- DATA EXTRACTS -
++++++++++

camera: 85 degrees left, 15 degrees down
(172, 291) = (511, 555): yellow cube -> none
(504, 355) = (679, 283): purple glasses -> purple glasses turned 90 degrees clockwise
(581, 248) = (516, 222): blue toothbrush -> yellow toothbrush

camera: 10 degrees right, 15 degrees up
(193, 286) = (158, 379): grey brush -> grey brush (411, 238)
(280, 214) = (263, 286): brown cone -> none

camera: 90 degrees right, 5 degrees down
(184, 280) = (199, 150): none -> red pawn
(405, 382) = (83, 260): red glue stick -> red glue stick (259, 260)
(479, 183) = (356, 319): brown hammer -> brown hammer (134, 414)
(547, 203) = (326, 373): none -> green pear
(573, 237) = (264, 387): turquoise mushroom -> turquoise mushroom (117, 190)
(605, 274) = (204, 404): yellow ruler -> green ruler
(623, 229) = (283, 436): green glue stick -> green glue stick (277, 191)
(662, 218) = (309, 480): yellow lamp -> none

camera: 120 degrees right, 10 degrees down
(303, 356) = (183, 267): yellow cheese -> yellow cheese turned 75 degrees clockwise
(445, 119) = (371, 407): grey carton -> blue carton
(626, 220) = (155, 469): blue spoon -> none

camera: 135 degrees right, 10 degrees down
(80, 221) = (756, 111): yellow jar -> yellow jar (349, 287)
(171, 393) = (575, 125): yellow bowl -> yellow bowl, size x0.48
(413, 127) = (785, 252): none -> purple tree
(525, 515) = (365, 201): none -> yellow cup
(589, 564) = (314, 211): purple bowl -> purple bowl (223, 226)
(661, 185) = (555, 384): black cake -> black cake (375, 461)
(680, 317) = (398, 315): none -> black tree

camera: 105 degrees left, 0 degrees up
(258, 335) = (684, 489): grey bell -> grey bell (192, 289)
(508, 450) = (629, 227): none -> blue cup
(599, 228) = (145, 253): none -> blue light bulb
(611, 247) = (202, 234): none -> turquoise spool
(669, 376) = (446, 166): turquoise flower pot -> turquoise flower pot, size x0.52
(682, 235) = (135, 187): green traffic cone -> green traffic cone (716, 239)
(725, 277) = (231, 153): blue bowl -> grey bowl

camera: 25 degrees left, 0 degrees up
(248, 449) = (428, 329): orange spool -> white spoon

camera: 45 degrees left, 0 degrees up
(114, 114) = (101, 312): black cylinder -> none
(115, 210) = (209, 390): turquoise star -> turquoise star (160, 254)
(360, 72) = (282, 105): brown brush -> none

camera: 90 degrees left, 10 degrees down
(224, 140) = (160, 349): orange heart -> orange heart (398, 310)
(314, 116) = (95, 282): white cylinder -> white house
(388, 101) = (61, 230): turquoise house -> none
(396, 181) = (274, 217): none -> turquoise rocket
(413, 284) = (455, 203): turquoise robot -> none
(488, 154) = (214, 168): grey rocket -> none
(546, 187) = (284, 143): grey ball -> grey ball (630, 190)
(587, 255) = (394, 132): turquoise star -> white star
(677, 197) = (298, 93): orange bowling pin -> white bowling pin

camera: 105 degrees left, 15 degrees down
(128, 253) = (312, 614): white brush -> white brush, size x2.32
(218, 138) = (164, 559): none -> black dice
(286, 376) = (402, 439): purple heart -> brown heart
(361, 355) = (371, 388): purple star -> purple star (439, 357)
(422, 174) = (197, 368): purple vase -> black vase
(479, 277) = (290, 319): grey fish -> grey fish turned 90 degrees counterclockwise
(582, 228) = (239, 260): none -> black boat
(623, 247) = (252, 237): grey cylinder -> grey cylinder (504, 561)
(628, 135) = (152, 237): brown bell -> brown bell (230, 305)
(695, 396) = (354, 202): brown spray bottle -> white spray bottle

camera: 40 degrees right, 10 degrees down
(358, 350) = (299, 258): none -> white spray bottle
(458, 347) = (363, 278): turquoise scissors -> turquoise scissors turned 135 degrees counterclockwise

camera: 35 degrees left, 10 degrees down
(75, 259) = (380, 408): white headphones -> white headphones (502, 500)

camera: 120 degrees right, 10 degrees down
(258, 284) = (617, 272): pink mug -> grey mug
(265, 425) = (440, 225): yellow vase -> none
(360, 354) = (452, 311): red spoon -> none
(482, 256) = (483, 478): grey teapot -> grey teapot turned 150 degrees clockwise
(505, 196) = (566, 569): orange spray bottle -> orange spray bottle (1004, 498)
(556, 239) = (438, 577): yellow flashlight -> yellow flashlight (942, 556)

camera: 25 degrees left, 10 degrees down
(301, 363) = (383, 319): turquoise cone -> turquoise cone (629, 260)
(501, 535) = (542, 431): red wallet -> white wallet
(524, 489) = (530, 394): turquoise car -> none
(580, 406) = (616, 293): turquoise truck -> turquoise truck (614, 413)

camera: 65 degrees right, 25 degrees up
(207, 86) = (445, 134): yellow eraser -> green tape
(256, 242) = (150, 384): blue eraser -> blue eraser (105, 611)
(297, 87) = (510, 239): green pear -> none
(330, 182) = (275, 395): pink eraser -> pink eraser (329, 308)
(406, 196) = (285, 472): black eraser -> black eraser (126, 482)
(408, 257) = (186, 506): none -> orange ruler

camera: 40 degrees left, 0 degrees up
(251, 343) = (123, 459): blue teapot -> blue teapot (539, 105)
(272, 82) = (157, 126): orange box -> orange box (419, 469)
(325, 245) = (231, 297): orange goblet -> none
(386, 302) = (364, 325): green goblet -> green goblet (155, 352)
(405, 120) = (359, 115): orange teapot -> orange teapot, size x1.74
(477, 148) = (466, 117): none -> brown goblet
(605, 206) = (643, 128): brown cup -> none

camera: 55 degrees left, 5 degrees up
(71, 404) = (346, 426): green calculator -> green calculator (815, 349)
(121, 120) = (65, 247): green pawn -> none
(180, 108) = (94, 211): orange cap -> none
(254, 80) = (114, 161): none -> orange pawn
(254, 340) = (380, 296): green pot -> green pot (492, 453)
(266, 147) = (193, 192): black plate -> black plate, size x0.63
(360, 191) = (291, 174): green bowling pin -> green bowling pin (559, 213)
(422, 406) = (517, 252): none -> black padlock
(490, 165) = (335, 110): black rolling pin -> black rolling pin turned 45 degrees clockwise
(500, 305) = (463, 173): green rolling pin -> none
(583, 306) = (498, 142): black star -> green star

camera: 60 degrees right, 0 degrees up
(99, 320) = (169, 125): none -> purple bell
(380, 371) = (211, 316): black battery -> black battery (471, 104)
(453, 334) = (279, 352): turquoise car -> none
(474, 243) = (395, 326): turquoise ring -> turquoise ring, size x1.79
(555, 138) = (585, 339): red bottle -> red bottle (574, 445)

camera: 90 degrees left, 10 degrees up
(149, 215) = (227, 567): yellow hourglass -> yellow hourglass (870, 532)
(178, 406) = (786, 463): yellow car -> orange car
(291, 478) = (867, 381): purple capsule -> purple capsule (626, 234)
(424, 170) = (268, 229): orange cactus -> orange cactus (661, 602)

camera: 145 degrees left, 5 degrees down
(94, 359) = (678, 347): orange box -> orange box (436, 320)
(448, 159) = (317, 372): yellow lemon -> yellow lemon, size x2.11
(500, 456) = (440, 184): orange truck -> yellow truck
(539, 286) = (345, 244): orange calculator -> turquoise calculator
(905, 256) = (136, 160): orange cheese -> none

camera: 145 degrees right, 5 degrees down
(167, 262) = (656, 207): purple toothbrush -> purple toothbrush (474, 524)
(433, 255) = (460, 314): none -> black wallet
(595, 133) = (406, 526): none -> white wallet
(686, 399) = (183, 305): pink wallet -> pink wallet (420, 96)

++++++++++

- WHAT THIS TASK INVOLVES -
Scan the entries above. Copy each line that has the string "teapot".

- EXPECTED ANSWER -
(482, 256) = (483, 478): grey teapot -> grey teapot turned 150 degrees clockwise
(251, 343) = (123, 459): blue teapot -> blue teapot (539, 105)
(405, 120) = (359, 115): orange teapot -> orange teapot, size x1.74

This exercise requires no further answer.